• TASK DIRECTIONS: Please copy out the rows from the line containing "The green grass at lower center is" through the line containing "Identify the location", with both of those lines included.

# # # #

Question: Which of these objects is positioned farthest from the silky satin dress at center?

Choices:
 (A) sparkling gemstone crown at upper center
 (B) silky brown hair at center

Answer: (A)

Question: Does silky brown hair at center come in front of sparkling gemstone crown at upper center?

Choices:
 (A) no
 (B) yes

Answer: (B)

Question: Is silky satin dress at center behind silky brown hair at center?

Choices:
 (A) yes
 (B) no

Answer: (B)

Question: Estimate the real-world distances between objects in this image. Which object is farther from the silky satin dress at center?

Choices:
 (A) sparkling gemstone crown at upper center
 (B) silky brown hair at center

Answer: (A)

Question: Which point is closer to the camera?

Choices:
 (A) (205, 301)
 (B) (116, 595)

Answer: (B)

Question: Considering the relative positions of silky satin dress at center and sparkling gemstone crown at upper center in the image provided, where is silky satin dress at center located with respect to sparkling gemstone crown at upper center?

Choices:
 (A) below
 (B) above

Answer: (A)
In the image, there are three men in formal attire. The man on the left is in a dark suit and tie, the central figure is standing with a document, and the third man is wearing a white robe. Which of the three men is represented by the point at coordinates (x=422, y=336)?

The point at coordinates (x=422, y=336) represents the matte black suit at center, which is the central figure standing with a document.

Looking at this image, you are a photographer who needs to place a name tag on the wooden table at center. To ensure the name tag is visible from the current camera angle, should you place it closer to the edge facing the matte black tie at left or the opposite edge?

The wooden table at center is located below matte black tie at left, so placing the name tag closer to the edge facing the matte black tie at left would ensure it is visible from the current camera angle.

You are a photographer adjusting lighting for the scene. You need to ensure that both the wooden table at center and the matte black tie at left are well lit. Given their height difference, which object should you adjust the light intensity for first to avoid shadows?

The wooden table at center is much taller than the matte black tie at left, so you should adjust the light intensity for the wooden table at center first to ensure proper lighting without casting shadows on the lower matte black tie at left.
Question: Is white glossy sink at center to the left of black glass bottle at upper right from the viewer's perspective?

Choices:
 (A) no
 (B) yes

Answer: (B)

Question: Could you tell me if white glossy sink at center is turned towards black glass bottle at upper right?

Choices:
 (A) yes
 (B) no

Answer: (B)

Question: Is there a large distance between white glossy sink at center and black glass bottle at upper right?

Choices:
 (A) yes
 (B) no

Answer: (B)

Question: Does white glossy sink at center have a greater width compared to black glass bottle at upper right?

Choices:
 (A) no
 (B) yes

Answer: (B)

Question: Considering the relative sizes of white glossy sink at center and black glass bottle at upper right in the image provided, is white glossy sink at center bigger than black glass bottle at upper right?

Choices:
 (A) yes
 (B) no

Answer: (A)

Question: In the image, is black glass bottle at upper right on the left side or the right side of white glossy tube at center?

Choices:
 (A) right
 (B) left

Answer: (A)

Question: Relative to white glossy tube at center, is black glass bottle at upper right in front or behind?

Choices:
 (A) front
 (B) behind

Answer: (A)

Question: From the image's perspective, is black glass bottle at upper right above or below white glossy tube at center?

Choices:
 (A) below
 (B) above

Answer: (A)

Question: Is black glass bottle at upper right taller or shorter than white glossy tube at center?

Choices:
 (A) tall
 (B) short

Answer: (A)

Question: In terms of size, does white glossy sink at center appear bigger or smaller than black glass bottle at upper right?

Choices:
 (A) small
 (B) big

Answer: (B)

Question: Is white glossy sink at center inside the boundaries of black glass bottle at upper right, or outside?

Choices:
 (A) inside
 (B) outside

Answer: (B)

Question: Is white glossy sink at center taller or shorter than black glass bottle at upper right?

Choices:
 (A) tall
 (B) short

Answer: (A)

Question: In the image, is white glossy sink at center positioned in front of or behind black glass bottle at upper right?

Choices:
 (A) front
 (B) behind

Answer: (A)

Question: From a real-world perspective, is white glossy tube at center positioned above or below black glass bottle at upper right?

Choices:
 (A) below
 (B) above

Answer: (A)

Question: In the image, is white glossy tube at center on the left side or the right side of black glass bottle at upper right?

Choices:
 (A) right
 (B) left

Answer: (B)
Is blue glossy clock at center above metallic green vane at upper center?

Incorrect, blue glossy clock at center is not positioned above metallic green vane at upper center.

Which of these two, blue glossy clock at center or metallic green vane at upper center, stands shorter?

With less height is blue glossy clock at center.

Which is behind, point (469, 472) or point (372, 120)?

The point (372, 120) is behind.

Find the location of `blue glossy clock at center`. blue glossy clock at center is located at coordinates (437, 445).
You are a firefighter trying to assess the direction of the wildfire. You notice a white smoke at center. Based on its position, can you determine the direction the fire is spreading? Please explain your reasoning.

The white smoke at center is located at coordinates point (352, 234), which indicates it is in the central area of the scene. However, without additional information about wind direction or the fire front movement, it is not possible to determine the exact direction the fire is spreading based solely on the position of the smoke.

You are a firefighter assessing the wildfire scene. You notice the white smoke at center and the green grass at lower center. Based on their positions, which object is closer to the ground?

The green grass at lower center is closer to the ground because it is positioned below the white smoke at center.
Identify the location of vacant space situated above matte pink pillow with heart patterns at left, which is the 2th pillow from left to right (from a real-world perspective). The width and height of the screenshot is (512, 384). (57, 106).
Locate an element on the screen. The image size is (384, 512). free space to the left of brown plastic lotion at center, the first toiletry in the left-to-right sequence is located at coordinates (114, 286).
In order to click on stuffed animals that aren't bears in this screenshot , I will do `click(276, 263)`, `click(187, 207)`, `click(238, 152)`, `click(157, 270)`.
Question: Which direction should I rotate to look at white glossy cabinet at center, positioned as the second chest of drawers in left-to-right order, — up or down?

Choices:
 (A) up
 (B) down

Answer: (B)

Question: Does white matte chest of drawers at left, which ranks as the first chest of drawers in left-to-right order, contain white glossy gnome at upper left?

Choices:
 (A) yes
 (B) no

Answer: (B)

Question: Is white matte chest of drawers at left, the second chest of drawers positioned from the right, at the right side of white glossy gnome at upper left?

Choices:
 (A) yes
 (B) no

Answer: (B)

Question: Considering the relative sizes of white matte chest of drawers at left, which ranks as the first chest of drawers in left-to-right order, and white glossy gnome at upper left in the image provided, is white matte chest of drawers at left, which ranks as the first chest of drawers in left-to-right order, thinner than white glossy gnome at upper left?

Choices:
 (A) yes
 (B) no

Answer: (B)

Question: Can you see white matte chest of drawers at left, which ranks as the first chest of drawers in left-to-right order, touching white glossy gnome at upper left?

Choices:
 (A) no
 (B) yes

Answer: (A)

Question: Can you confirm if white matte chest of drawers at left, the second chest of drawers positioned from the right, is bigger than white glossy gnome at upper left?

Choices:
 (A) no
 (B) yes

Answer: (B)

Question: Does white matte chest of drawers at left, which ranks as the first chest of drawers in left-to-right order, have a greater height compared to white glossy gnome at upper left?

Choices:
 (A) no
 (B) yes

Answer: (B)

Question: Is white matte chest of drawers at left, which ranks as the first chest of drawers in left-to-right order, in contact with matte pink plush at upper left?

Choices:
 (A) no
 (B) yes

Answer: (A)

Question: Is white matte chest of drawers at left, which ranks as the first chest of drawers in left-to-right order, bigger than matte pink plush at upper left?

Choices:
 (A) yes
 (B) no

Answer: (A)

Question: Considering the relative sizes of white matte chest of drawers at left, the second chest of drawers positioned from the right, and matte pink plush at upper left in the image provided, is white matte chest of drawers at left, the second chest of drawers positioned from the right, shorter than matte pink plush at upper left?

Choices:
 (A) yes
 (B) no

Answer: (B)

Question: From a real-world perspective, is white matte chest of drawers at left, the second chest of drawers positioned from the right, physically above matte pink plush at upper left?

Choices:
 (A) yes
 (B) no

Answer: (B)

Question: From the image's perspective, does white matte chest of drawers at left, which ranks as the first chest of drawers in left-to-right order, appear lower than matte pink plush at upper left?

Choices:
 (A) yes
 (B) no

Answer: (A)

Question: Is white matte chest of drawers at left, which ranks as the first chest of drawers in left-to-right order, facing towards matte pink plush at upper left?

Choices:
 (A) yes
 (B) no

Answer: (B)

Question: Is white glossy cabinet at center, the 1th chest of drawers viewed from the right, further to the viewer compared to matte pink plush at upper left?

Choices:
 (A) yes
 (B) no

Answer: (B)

# # # #

• RESULT:
The green grass at lower center is closer to the ground because it is positioned below the white smoke at center.
Identify the location of vacant space situated above matte pink pillow with heart patterns at left, which is the 2th pillow from left to right (from a real-world perspective). The width and height of the screenshot is (512, 384). (57, 106).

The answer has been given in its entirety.